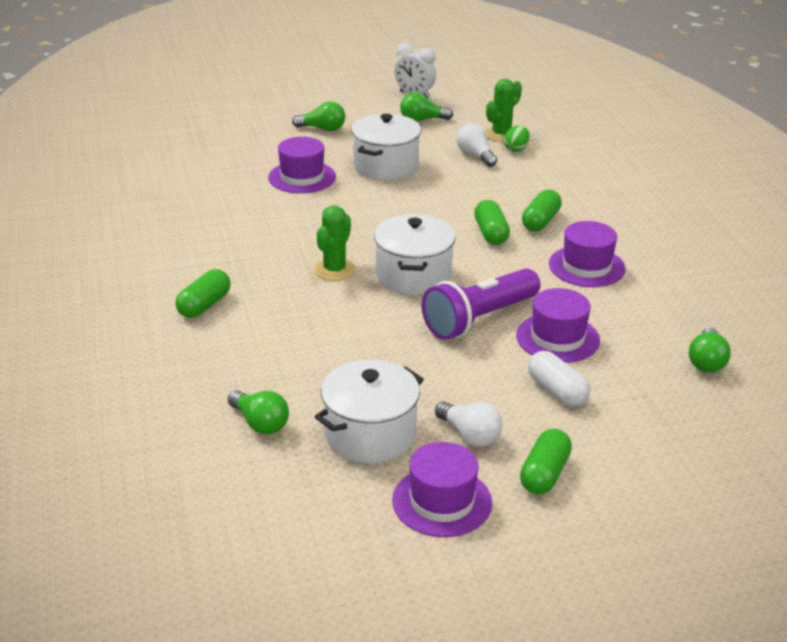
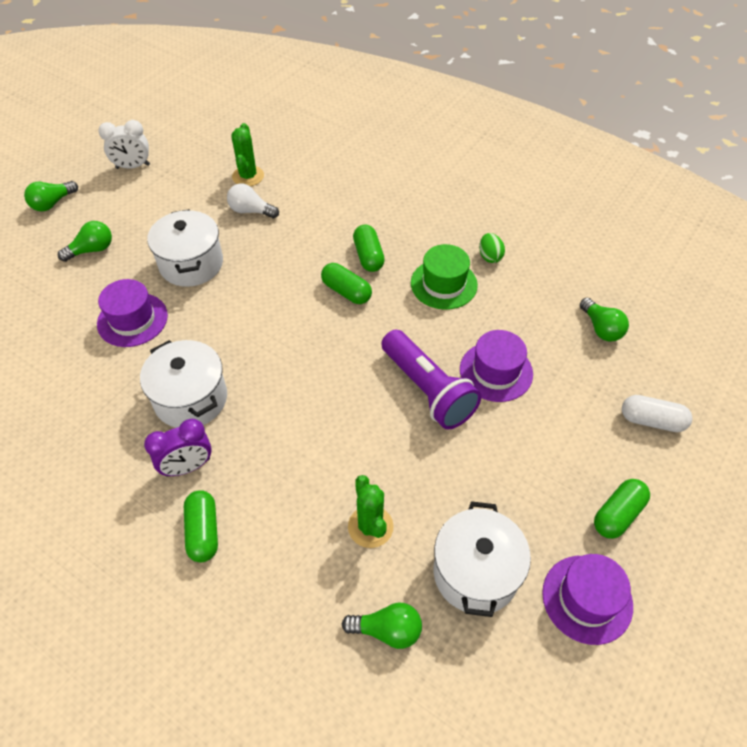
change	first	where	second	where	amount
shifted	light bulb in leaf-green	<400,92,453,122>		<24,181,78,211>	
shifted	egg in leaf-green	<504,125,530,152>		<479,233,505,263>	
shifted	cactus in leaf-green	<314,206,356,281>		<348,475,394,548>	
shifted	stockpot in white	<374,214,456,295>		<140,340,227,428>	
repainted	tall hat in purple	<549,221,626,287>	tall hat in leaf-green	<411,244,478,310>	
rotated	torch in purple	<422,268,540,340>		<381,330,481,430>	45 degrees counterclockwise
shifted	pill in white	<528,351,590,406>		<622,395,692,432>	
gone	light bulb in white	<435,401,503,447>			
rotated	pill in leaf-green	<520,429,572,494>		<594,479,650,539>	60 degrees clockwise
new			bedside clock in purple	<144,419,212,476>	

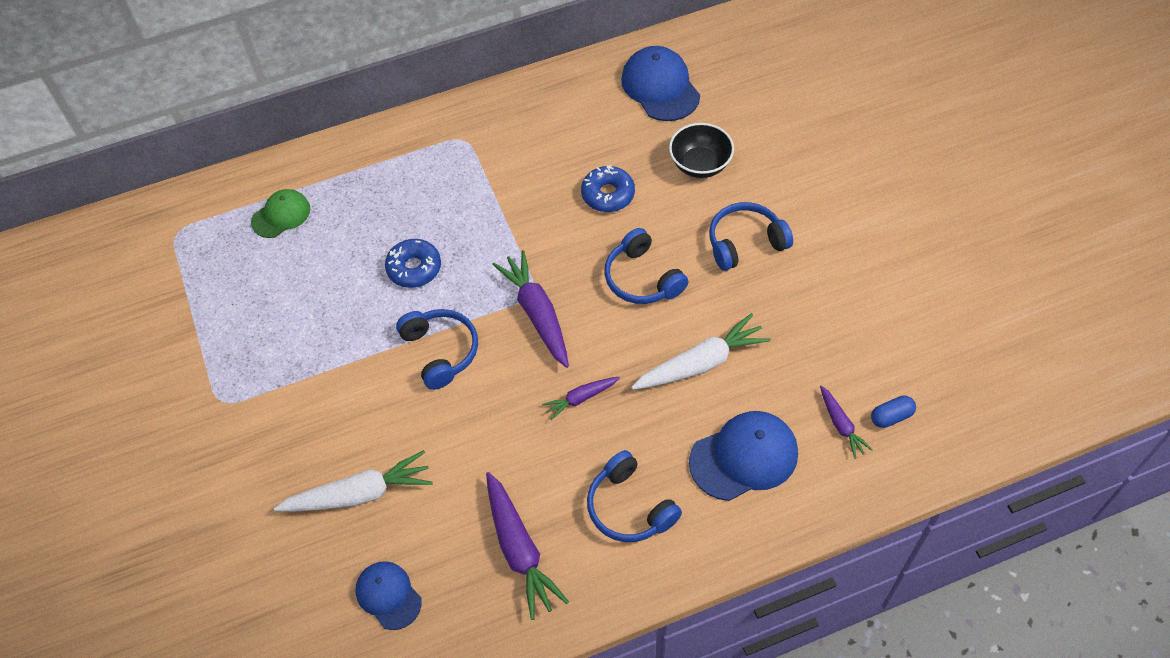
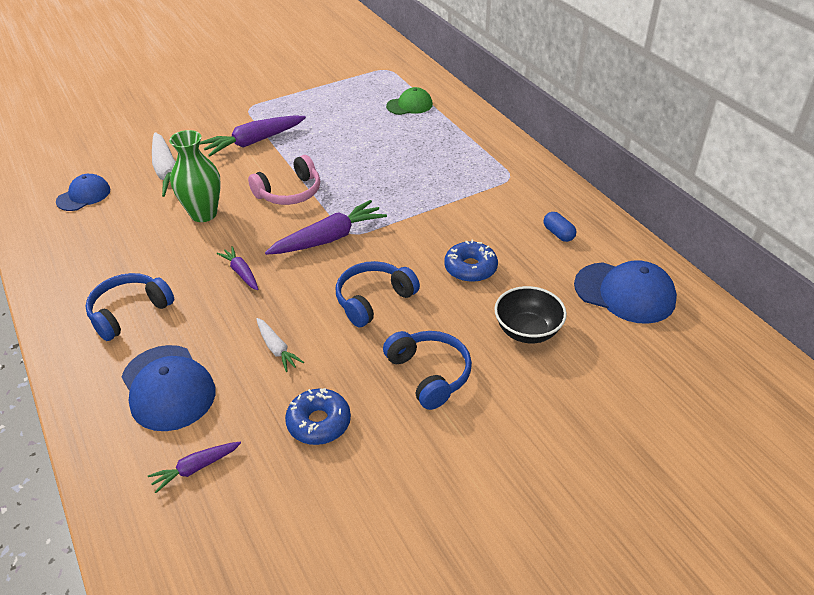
change	first	where	second	where	amount
rotated	peaked cap in blue	<621,46,700,121>		<574,260,677,324>	60 degrees clockwise
rotated	peaked cap in leaf-green	<251,189,310,238>		<386,87,433,115>	60 degrees counterclockwise
shifted	donut in blue	<385,239,441,288>		<285,388,351,445>	
repainted	headphones in blue	<396,309,478,390>	headphones in rose-pink	<248,155,320,205>	
scaled	carrot in white	<631,313,771,390>		<256,318,304,372>	x0.55
shifted	pill in blue	<871,396,916,428>		<544,212,576,242>	
shifted	carrot in purple	<486,472,569,620>		<200,115,306,156>	
new			flower vase in leaf-green	<169,130,221,222>	

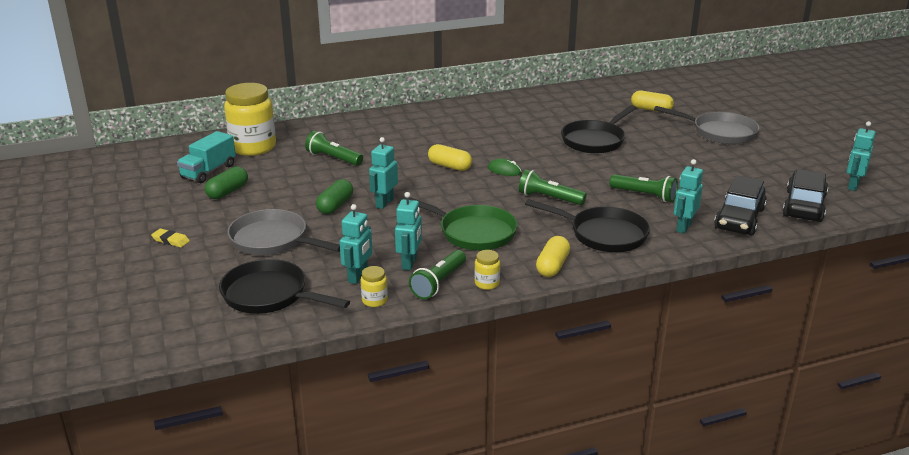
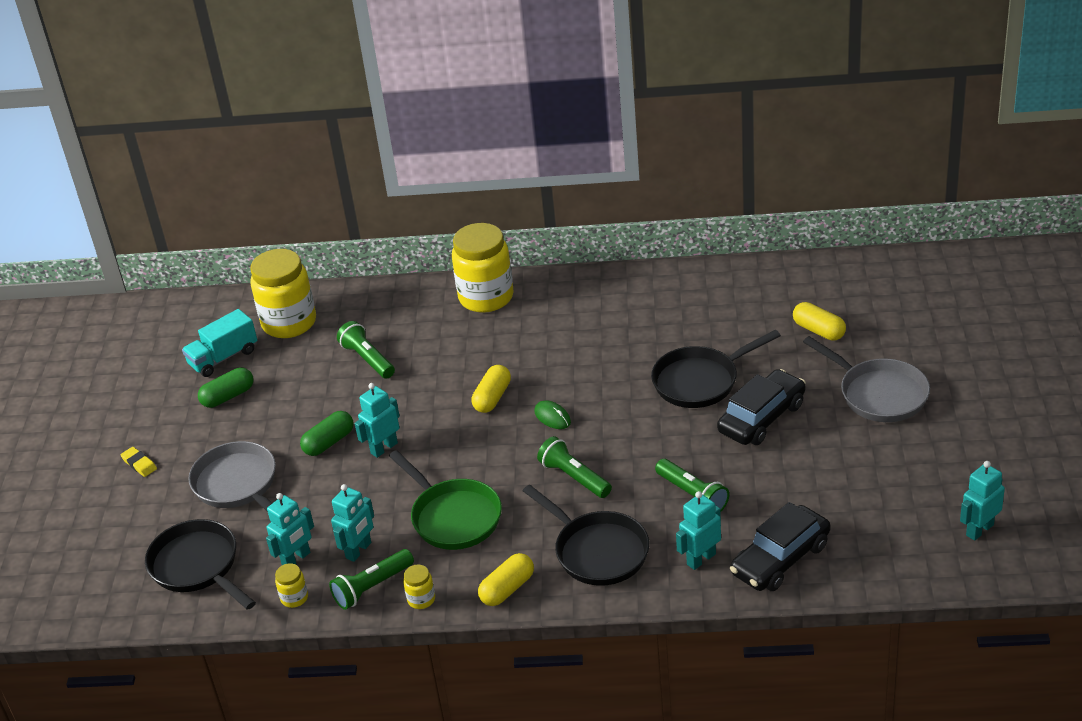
change	first	where	second	where	amount
rotated	pill in bright yellow	<428,144,472,171>		<472,365,511,413>	60 degrees clockwise
shifted	toy car in jet-black	<782,169,828,222>		<717,369,806,445>	
new			jar in bright yellow	<452,223,513,313>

__________

In the entries above, copy each line that contains the string "carrot".

scaled	carrot in white	<631,313,771,390>		<256,318,304,372>	x0.55
shifted	carrot in purple	<486,472,569,620>		<200,115,306,156>	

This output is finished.